[Source information]:

·····

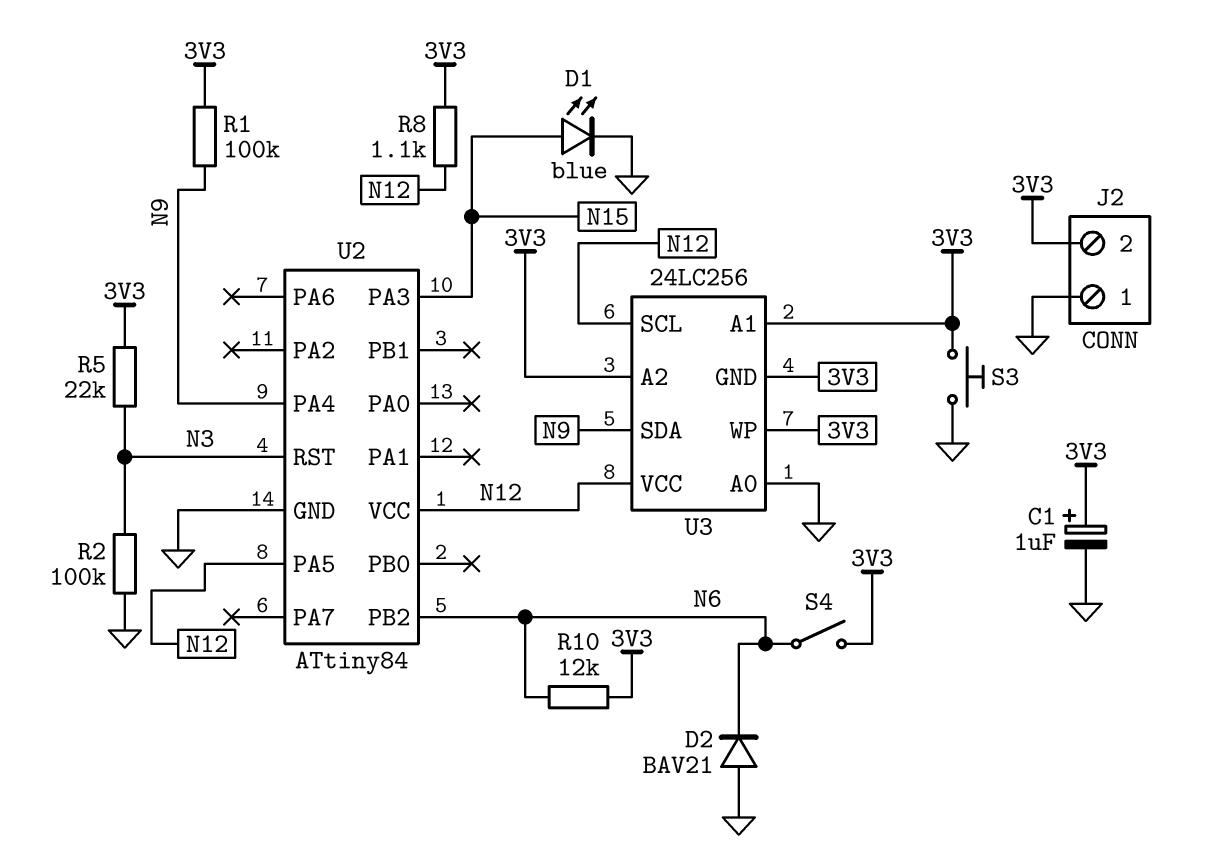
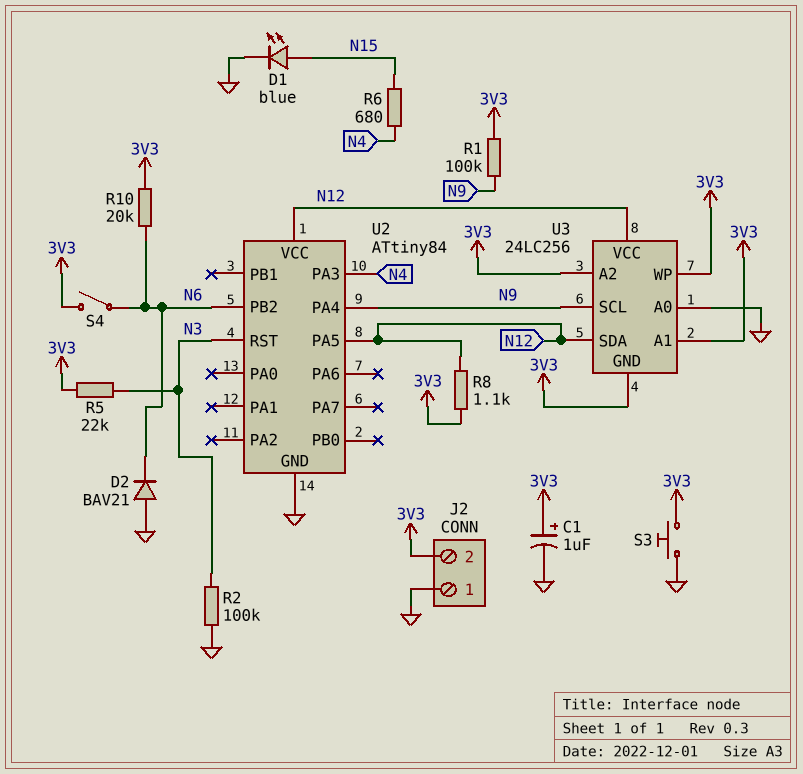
R6: none -> 680 (N4, N15)
R10: 12k (3V3, N6) -> 20k (3V3, N6)
U2 pin PA3: N15 -> N4
U3 pin SCL: N12 -> N9
U3 pin SDA: N9 -> N12

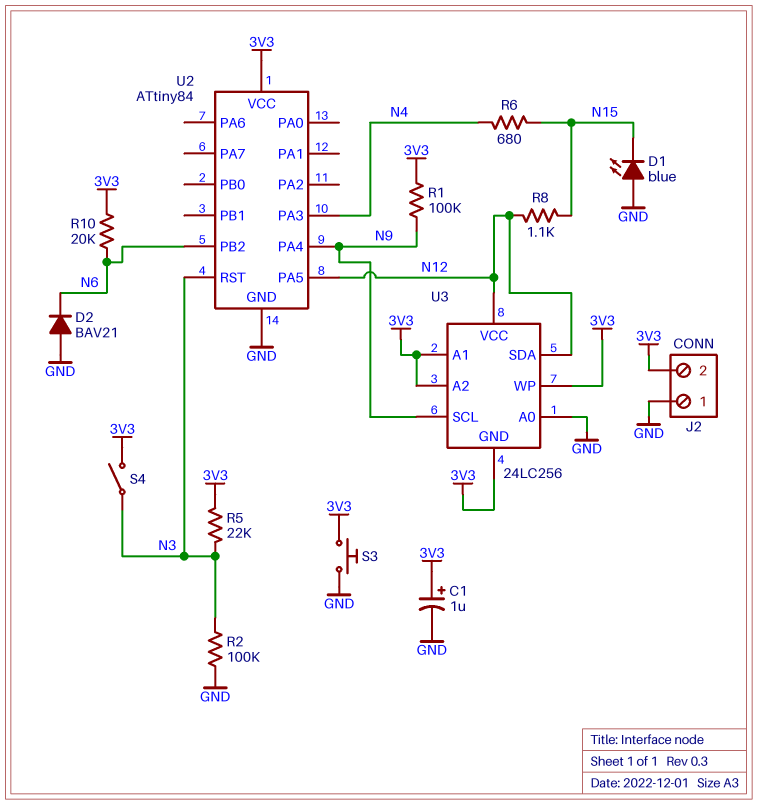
D1: LED blue (A N15, K GND) -> LED blue (A GND, K N15)
R8: 1.1k (3V3, N12) -> 1.1k (N12, N15)
S4: switch (3V3, N6) -> switch (3V3, N3)
U2 pin VCC: N12 -> 3V3

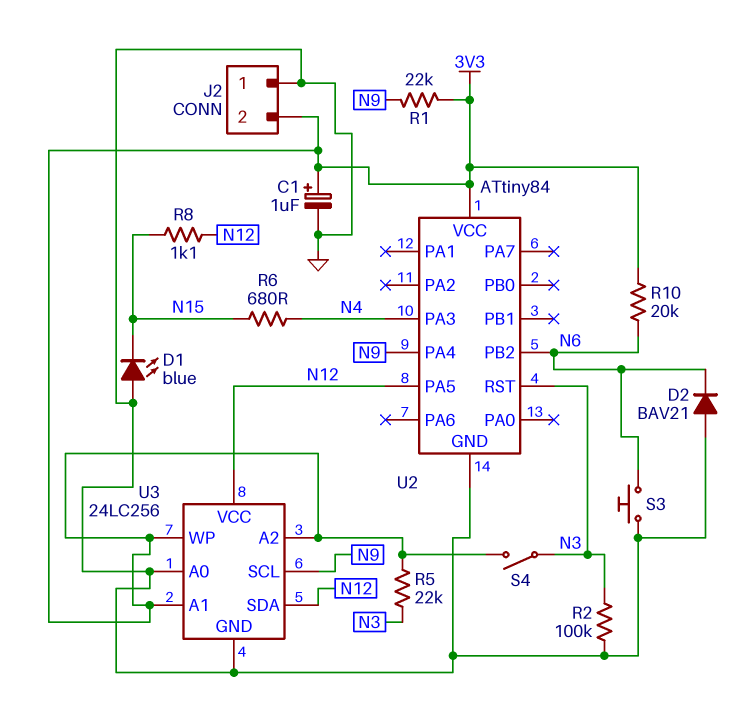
R1: 100k (3V3, N9) -> 22k (3V3, N9)
S3: button (3V3, GND) -> button (GND, N6)
U3 pin GND: 3V3 -> GND

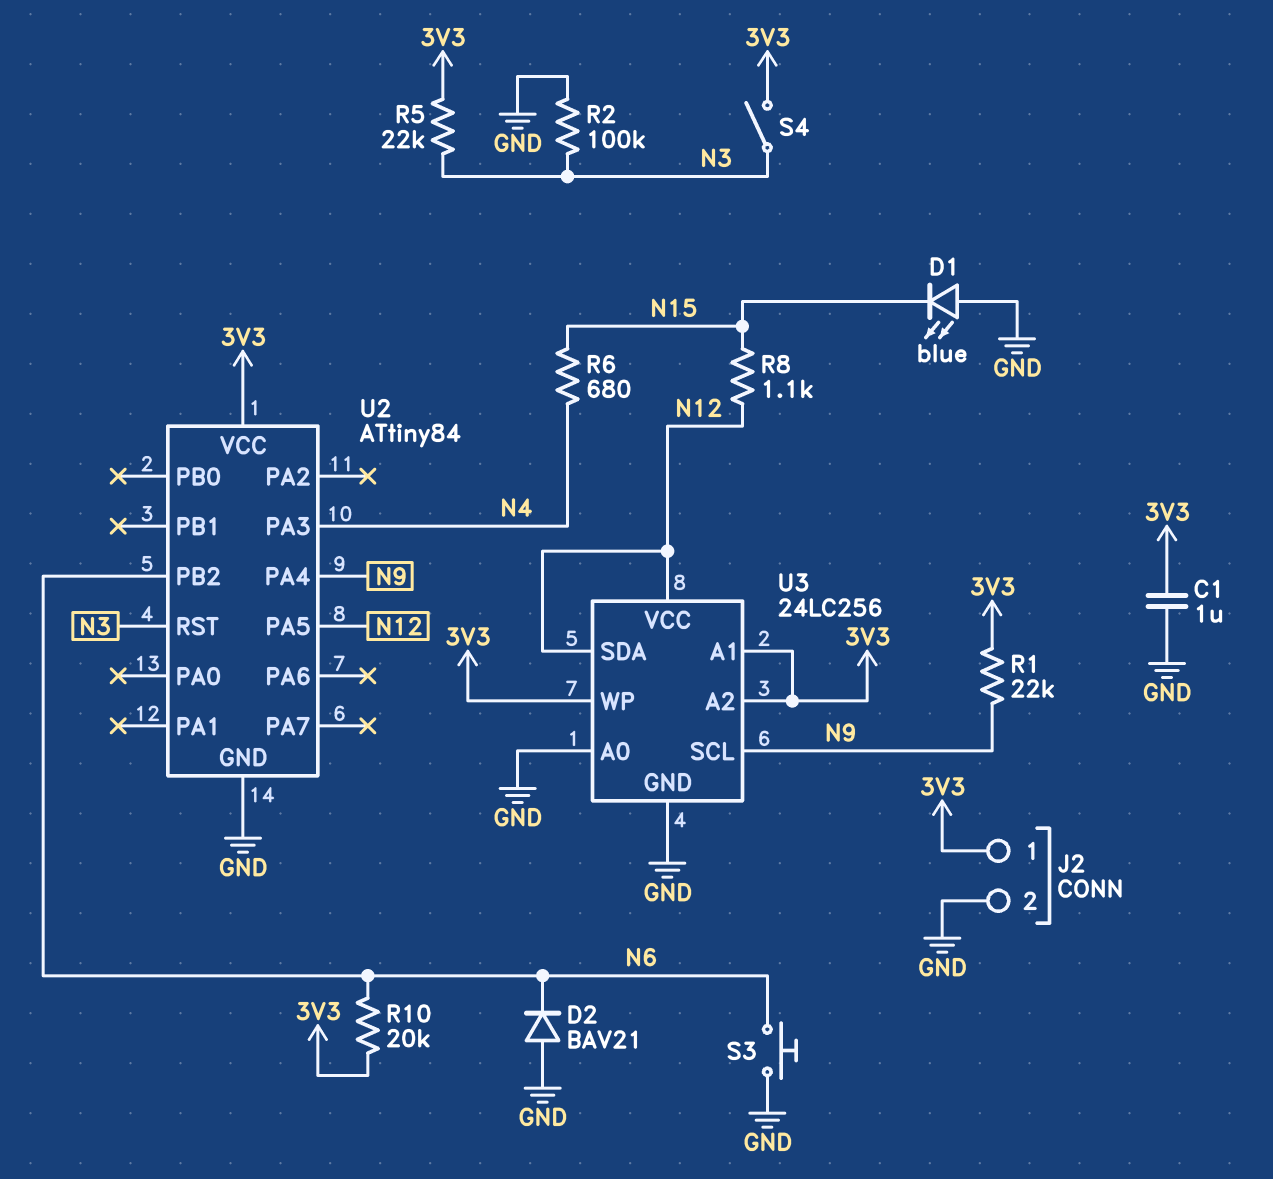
C1: 1uF (plus 3V3, minus GND) -> 1uF (3V3, GND)
J2 pin 1: GND -> 3V3
J2 pin 2: 3V3 -> GND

·····

[Try it]: The records above are to be repeated exactly, apart from their pictures.

[Answer for this exercise]:
R6: none -> 680 (N4, N15)
R10: 12k (3V3, N6) -> 20k (3V3, N6)
U2 pin PA3: N15 -> N4
U3 pin SCL: N12 -> N9
U3 pin SDA: N9 -> N12

D1: LED blue (A N15, K GND) -> LED blue (A GND, K N15)
R8: 1.1k (3V3, N12) -> 1.1k (N12, N15)
S4: switch (3V3, N6) -> switch (3V3, N3)
U2 pin VCC: N12 -> 3V3

R1: 100k (3V3, N9) -> 22k (3V3, N9)
S3: button (3V3, GND) -> button (GND, N6)
U3 pin GND: 3V3 -> GND

C1: 1uF (plus 3V3, minus GND) -> 1uF (3V3, GND)
J2 pin 1: GND -> 3V3
J2 pin 2: 3V3 -> GND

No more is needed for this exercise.